Task item -
Return, word for word, the lines of the listing below from the one with "FAN3 pin SIG: D0 -> none" through the one with "SONAR2 pin ECHO: D4 -> D7", and no other lines.

Data provided -
* * *

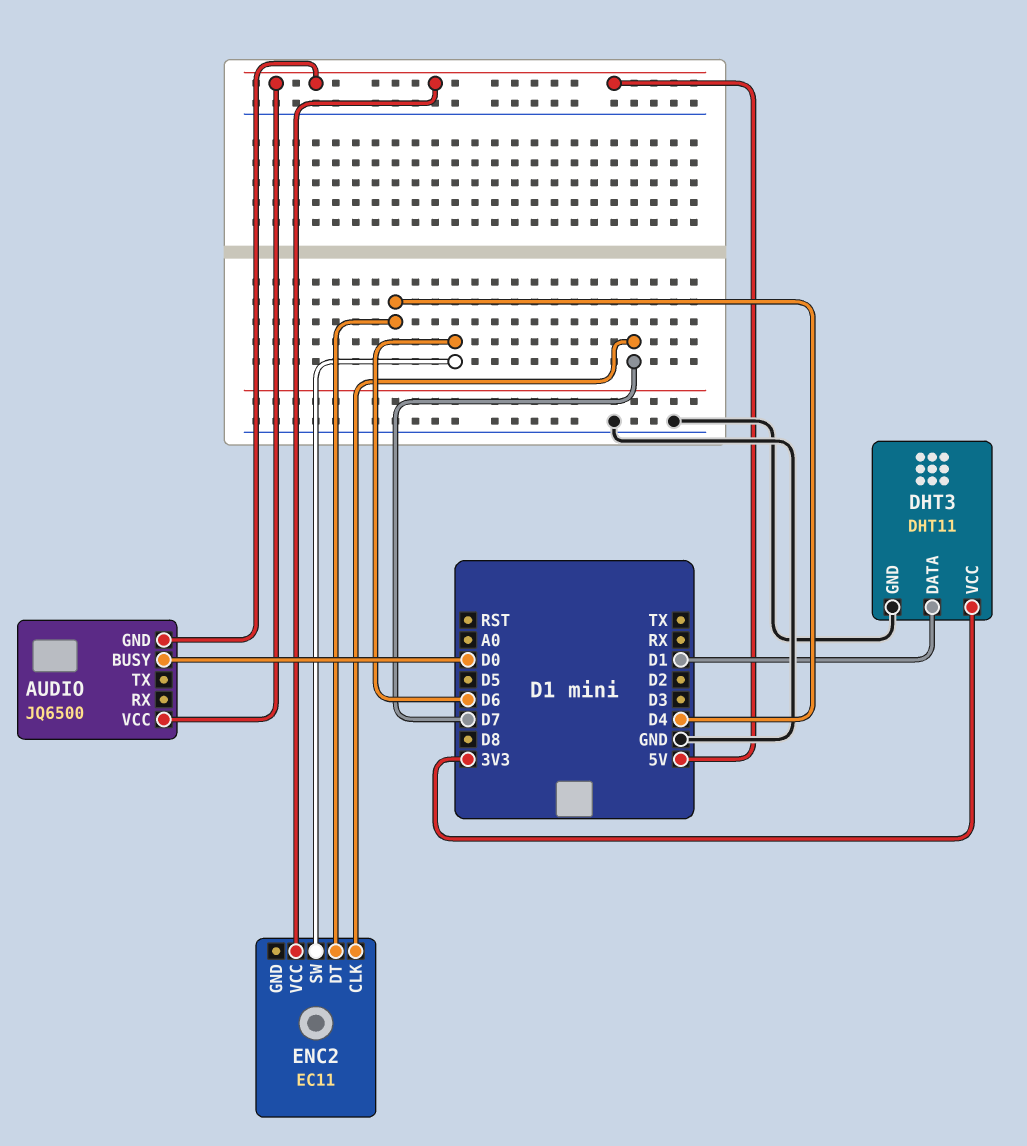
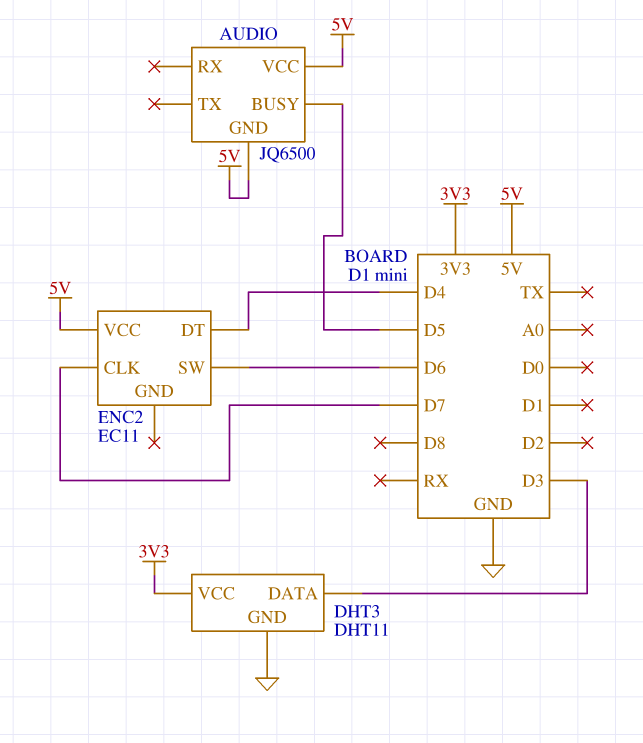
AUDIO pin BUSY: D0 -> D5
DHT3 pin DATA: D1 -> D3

* * *

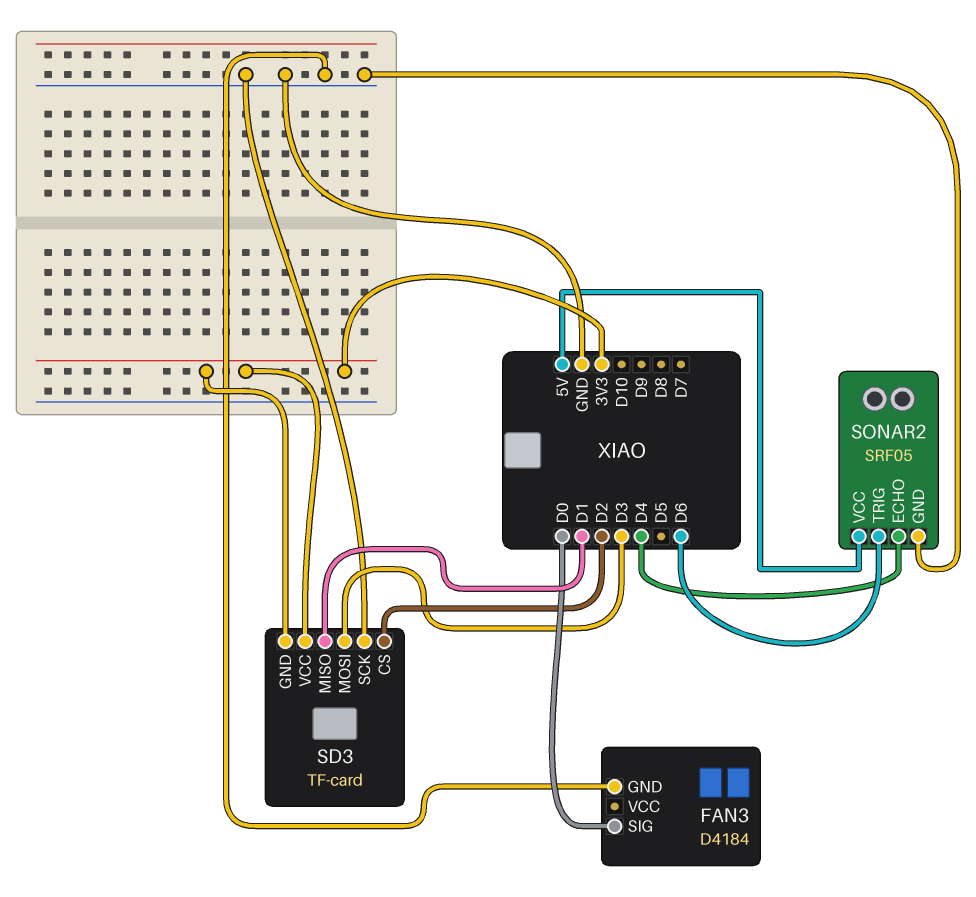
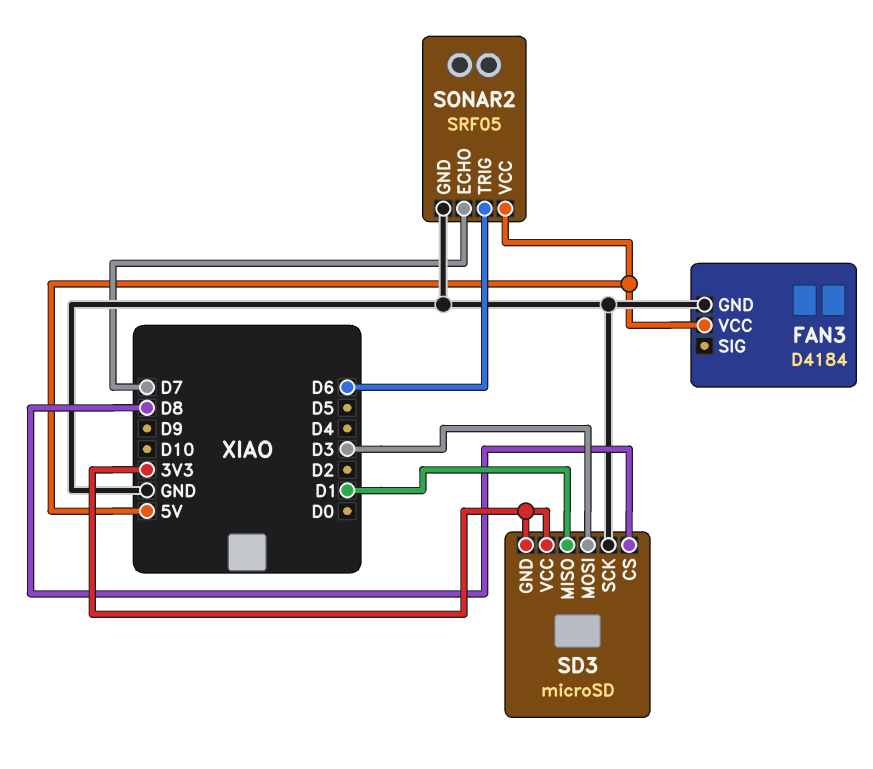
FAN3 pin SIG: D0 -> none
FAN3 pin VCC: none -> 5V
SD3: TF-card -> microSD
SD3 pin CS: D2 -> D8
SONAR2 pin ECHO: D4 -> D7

* * *

Your response -
FAN3 pin SIG: D0 -> none
FAN3 pin VCC: none -> 5V
SD3: TF-card -> microSD
SD3 pin CS: D2 -> D8
SONAR2 pin ECHO: D4 -> D7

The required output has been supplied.